▶ Directions
All the lines below need to be transcribed exactly. Pictures get left out.

▶ Task data
Content starts
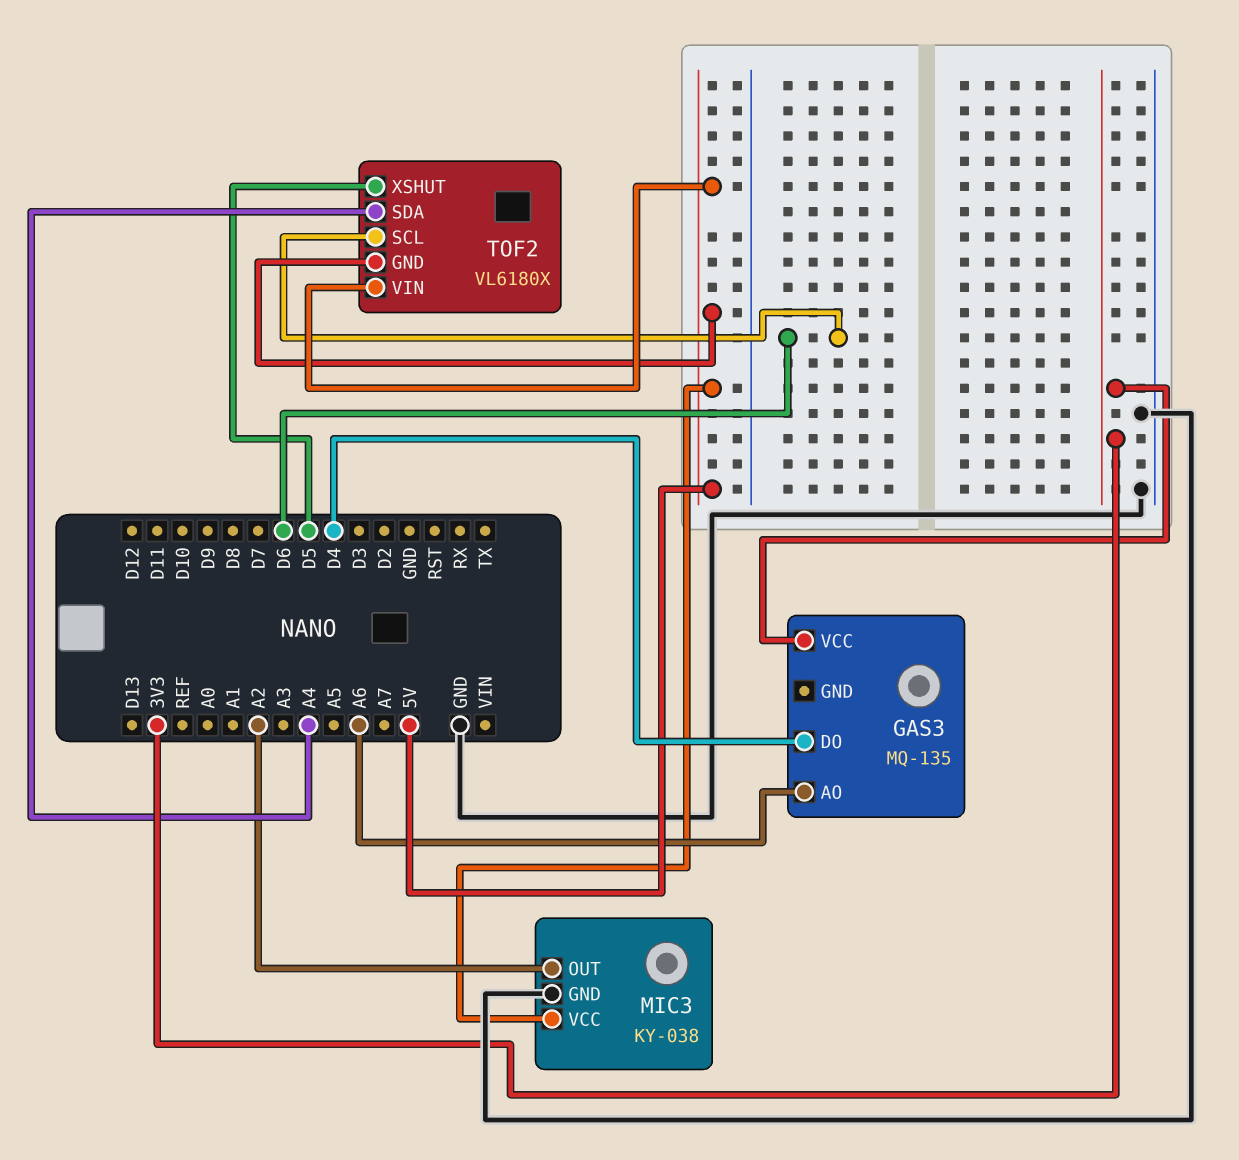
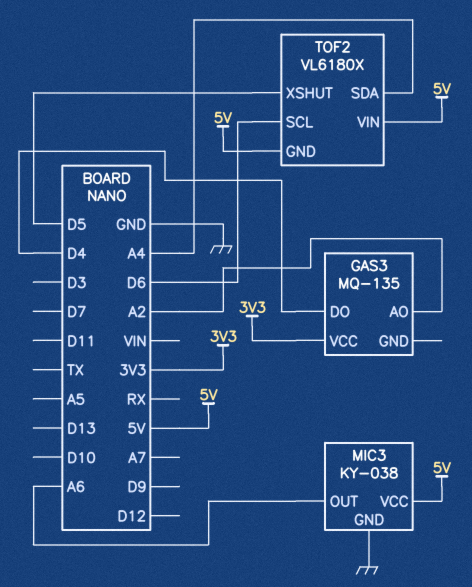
GAS3 pin AO: A6 -> A2
MIC3 pin OUT: A2 -> A6

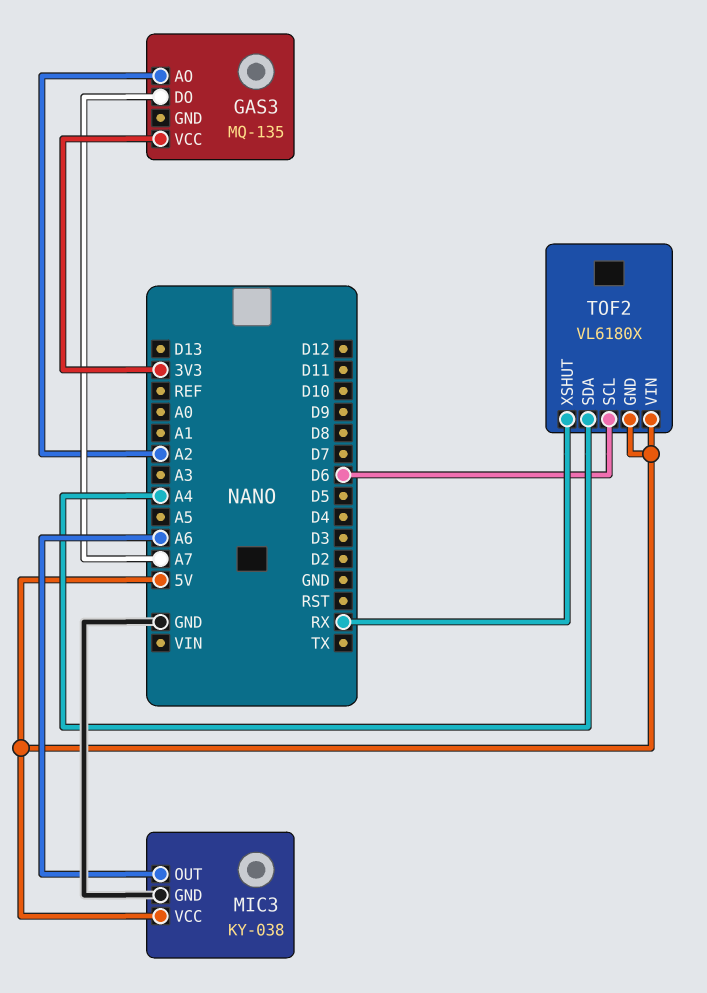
GAS3 pin DO: D4 -> A7
TOF2 pin XSHUT: D5 -> RX

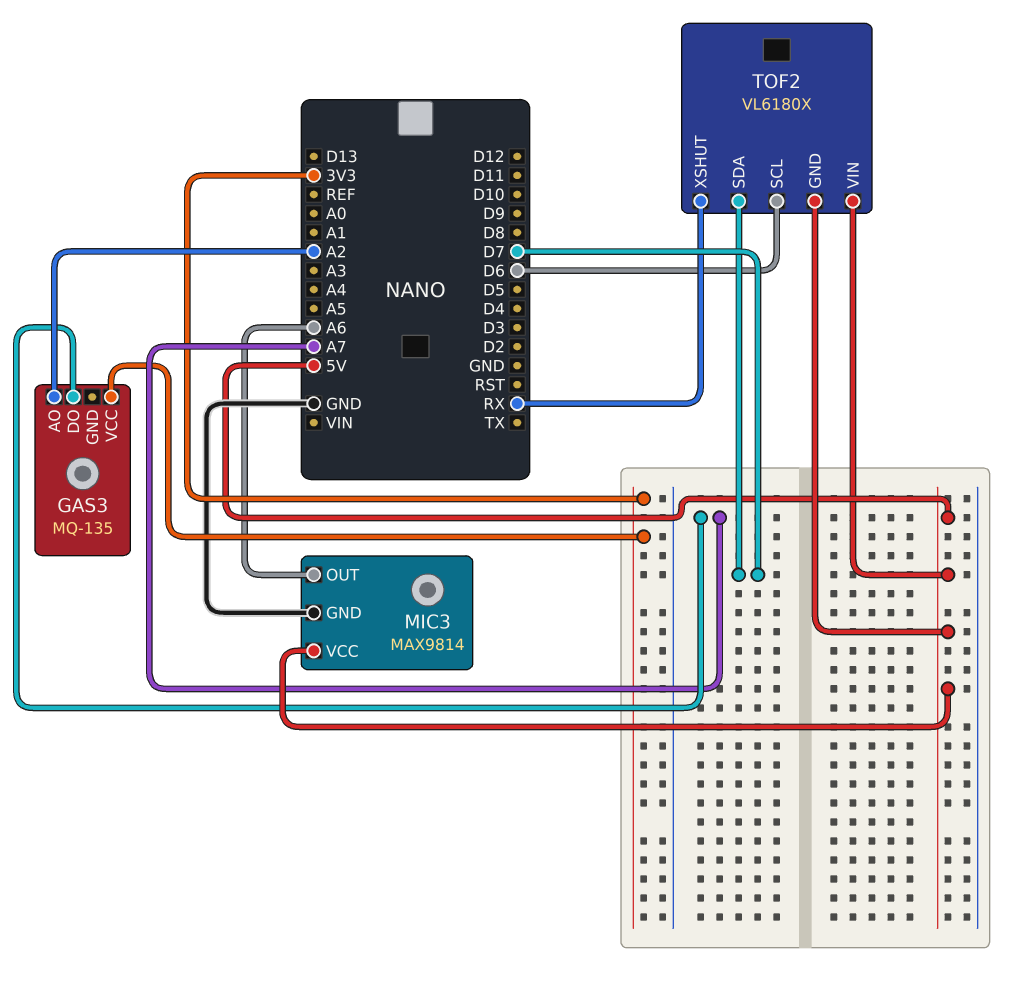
MIC3: KY-038 -> MAX9814
TOF2 pin SDA: A4 -> D7

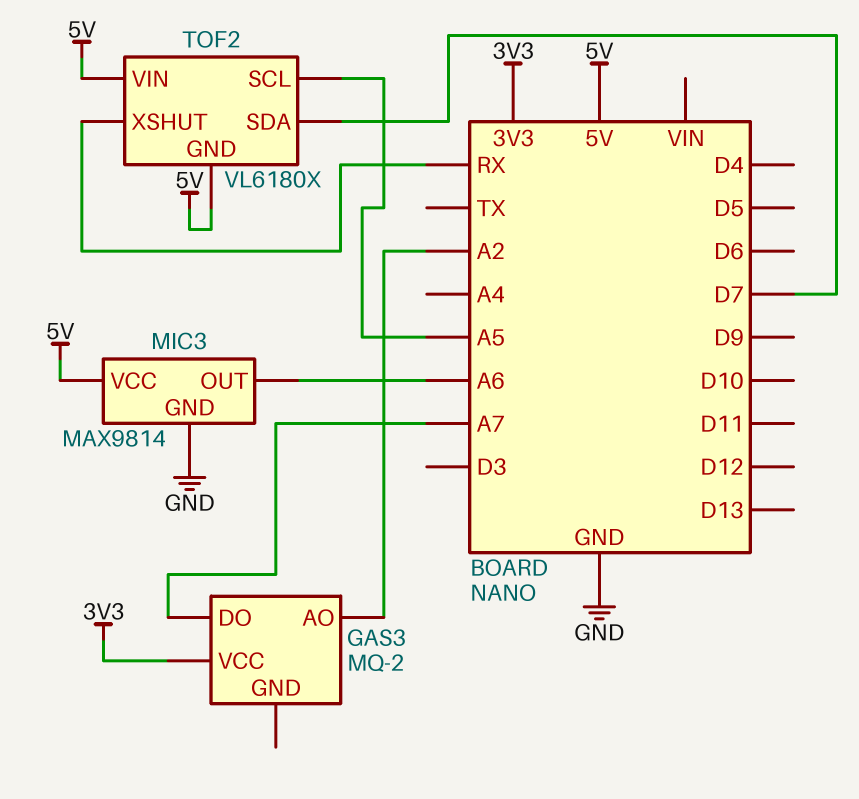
GAS3: MQ-135 -> MQ-2
TOF2 pin SCL: D6 -> A5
Content ends
▶ Solution to this exercise
GAS3 pin AO: A6 -> A2
MIC3 pin OUT: A2 -> A6

GAS3 pin DO: D4 -> A7
TOF2 pin XSHUT: D5 -> RX

MIC3: KY-038 -> MAX9814
TOF2 pin SDA: A4 -> D7

GAS3: MQ-135 -> MQ-2
TOF2 pin SCL: D6 -> A5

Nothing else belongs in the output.